─── The data

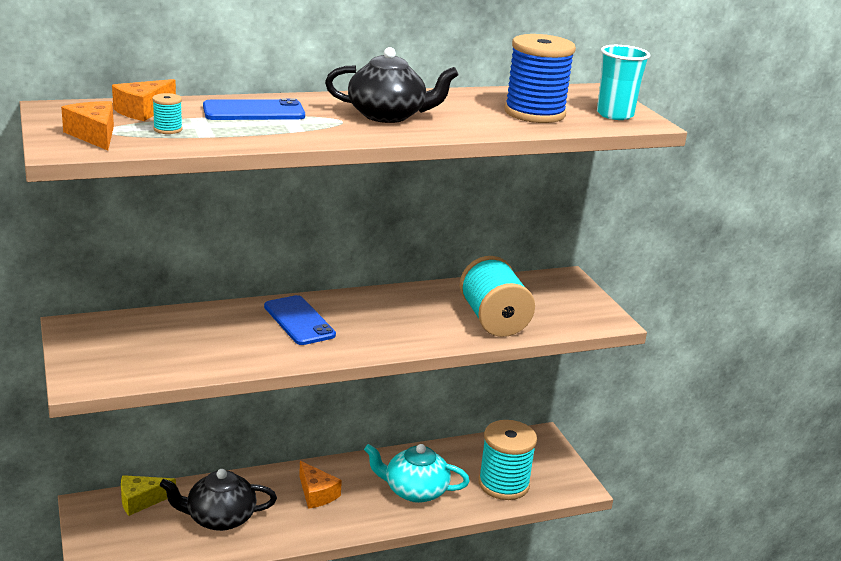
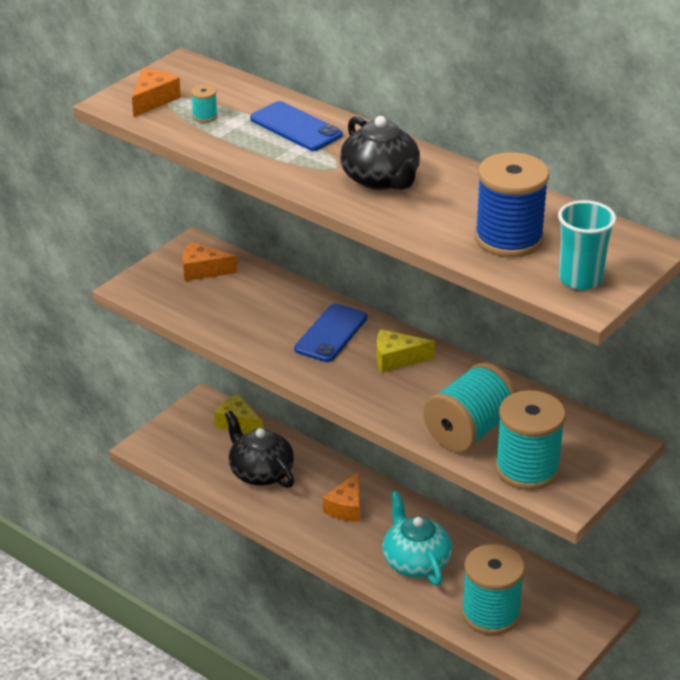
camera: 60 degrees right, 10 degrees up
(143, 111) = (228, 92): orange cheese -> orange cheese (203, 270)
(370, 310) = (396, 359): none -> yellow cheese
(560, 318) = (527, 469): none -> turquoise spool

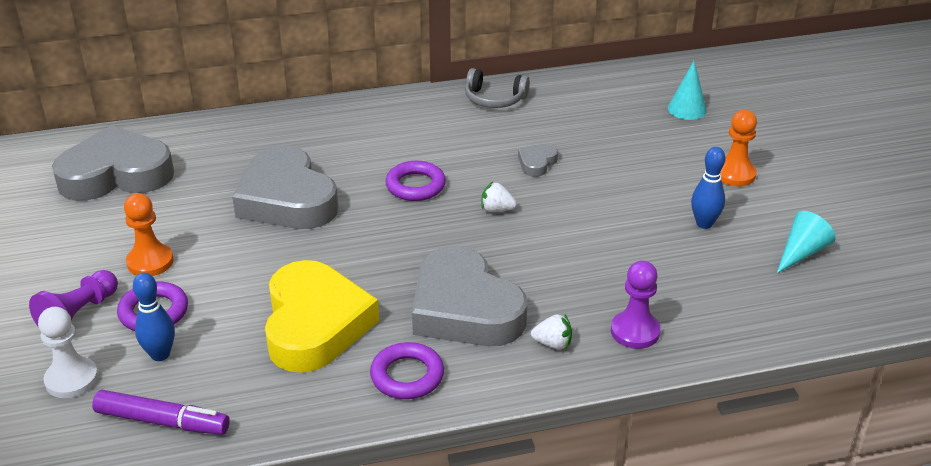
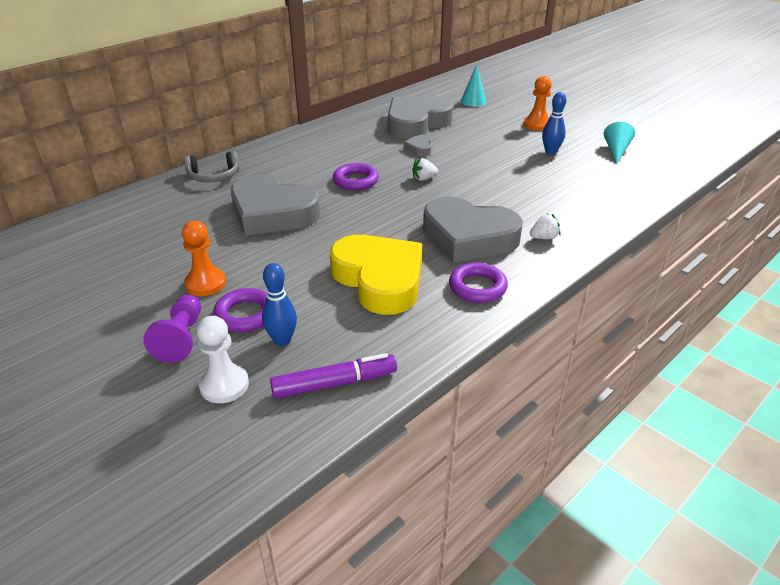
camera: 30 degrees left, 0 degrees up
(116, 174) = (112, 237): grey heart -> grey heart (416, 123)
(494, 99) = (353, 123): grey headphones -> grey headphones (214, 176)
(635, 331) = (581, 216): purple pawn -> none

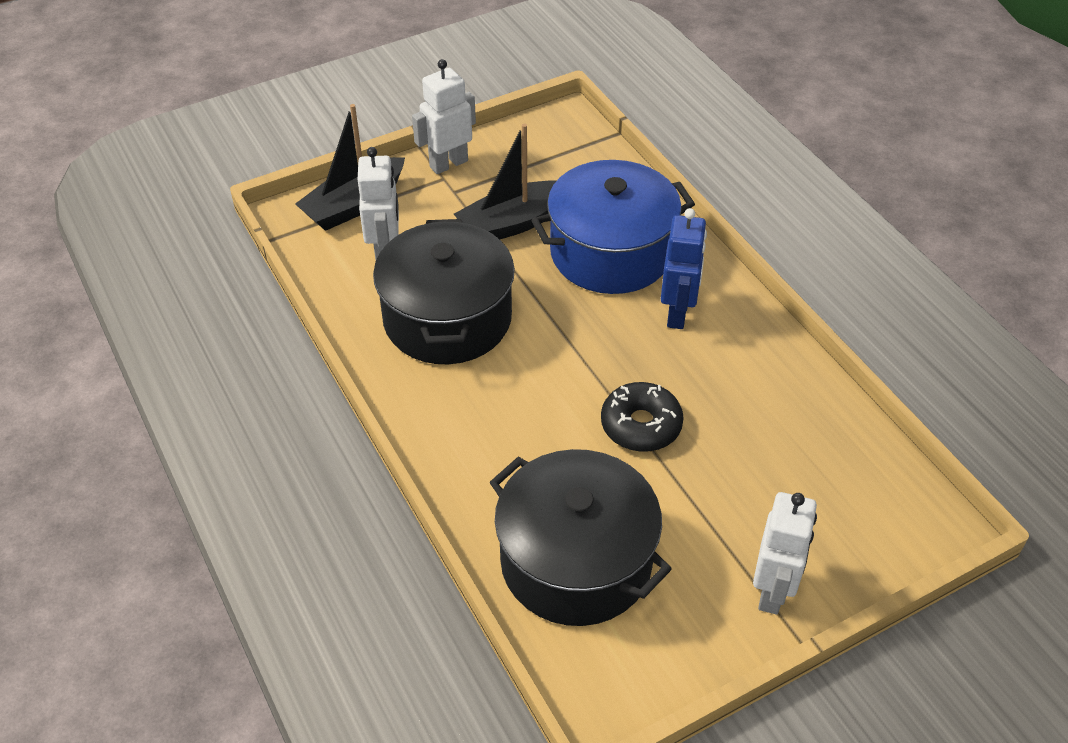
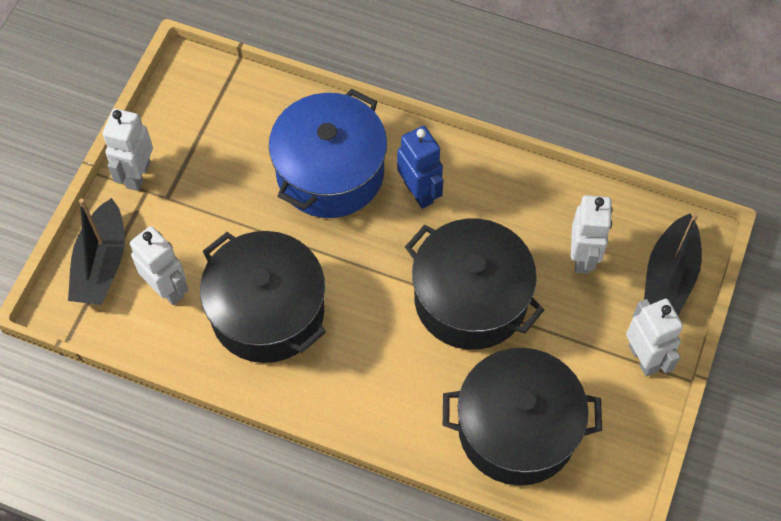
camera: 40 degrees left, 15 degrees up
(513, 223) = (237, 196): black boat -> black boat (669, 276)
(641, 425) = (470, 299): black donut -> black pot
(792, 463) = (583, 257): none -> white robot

──────

Your task:
Output each record above exactly; omit the images.

Response:
camera: 60 degrees right, 10 degrees up
(143, 111) = (228, 92): orange cheese -> orange cheese (203, 270)
(370, 310) = (396, 359): none -> yellow cheese
(560, 318) = (527, 469): none -> turquoise spool

camera: 30 degrees left, 0 degrees up
(116, 174) = (112, 237): grey heart -> grey heart (416, 123)
(494, 99) = (353, 123): grey headphones -> grey headphones (214, 176)
(635, 331) = (581, 216): purple pawn -> none

camera: 40 degrees left, 15 degrees up
(513, 223) = (237, 196): black boat -> black boat (669, 276)
(641, 425) = (470, 299): black donut -> black pot
(792, 463) = (583, 257): none -> white robot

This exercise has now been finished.